BEGIN Data extract

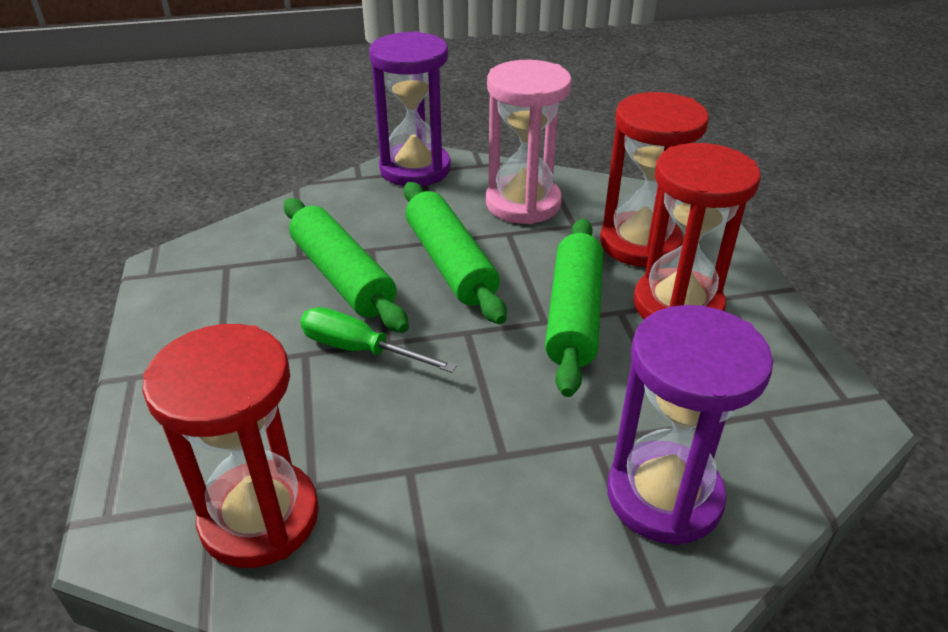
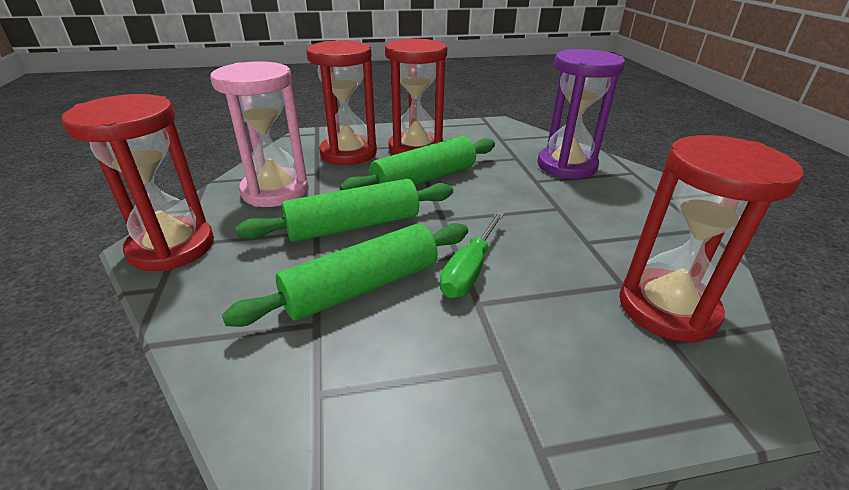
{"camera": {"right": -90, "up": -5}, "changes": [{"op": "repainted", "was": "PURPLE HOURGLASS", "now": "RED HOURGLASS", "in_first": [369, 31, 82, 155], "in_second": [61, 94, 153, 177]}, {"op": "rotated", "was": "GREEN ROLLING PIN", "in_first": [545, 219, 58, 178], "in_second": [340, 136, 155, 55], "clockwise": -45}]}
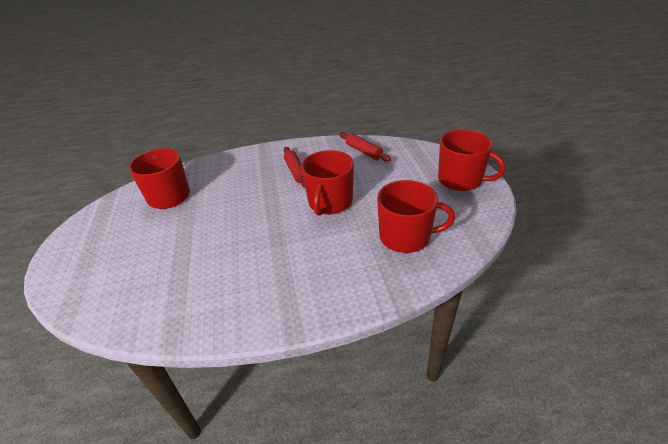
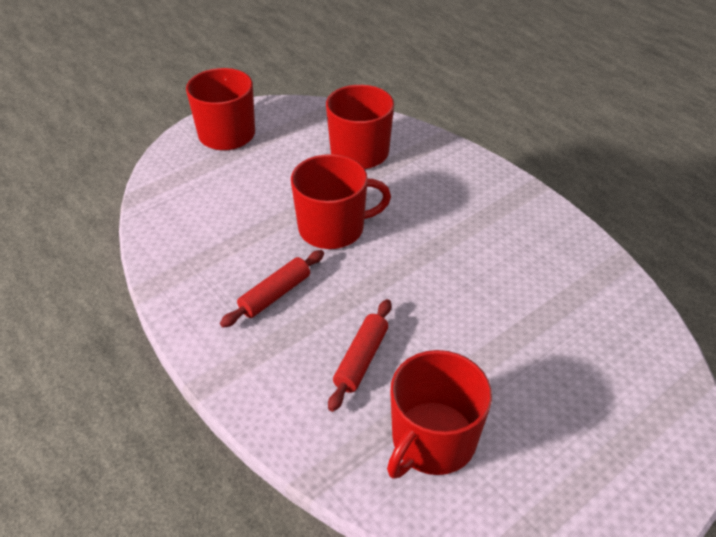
{"camera": {"right": -120, "up": 5}, "changes": [{"op": "shifted", "was": "RED ROLLING PIN", "in_first": [339, 132, 52, 30], "in_second": [328, 299, 63, 113]}]}
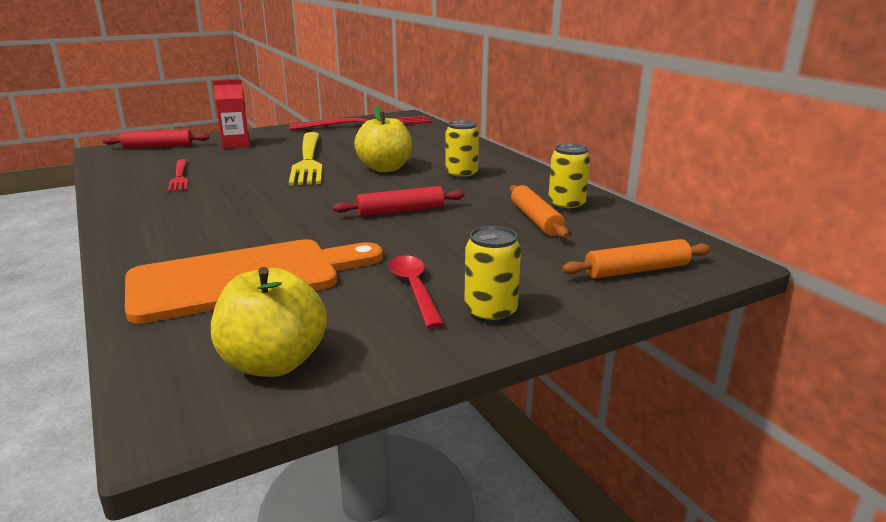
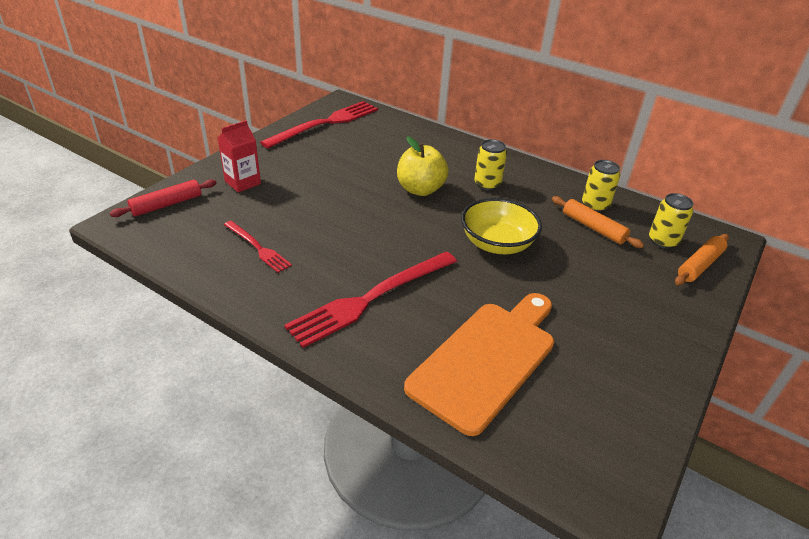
{"camera": {"right": -30, "up": 15}, "changes": [{"op": "gone", "was": "YELLOW APPLE", "in_first": [211, 267, 116, 110]}, {"op": "gone", "was": "YELLOW FORK", "in_first": [289, 132, 33, 53]}, {"op": "swapped", "was": "RED ROLLING PIN", "now": "YELLOW BOWL", "in_first": [333, 186, 132, 31], "in_second": [461, 198, 81, 56]}, {"op": "gone", "was": "RED SPOON", "in_first": [388, 255, 56, 74]}, {"op": "shifted", "was": "YELLOW CAN", "in_first": [464, 226, 57, 98], "in_second": [649, 193, 45, 56]}, {"op": "new", "now": "RED FORK", "in_second": [284, 252, 173, 96]}]}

END Data extract

- _Problem to work on_:
Since the pictures are not wanted, transcribe the rest of the listing above exactly.

- _The answer_:
{"camera": {"right": -90, "up": -5}, "changes": [{"op": "repainted", "was": "PURPLE HOURGLASS", "now": "RED HOURGLASS", "in_first": [369, 31, 82, 155], "in_second": [61, 94, 153, 177]}, {"op": "rotated", "was": "GREEN ROLLING PIN", "in_first": [545, 219, 58, 178], "in_second": [340, 136, 155, 55], "clockwise": -45}]}
{"camera": {"right": -120, "up": 5}, "changes": [{"op": "shifted", "was": "RED ROLLING PIN", "in_first": [339, 132, 52, 30], "in_second": [328, 299, 63, 113]}]}
{"camera": {"right": -30, "up": 15}, "changes": [{"op": "gone", "was": "YELLOW APPLE", "in_first": [211, 267, 116, 110]}, {"op": "gone", "was": "YELLOW FORK", "in_first": [289, 132, 33, 53]}, {"op": "swapped", "was": "RED ROLLING PIN", "now": "YELLOW BOWL", "in_first": [333, 186, 132, 31], "in_second": [461, 198, 81, 56]}, {"op": "gone", "was": "RED SPOON", "in_first": [388, 255, 56, 74]}, {"op": "shifted", "was": "YELLOW CAN", "in_first": [464, 226, 57, 98], "in_second": [649, 193, 45, 56]}, {"op": "new", "now": "RED FORK", "in_second": [284, 252, 173, 96]}]}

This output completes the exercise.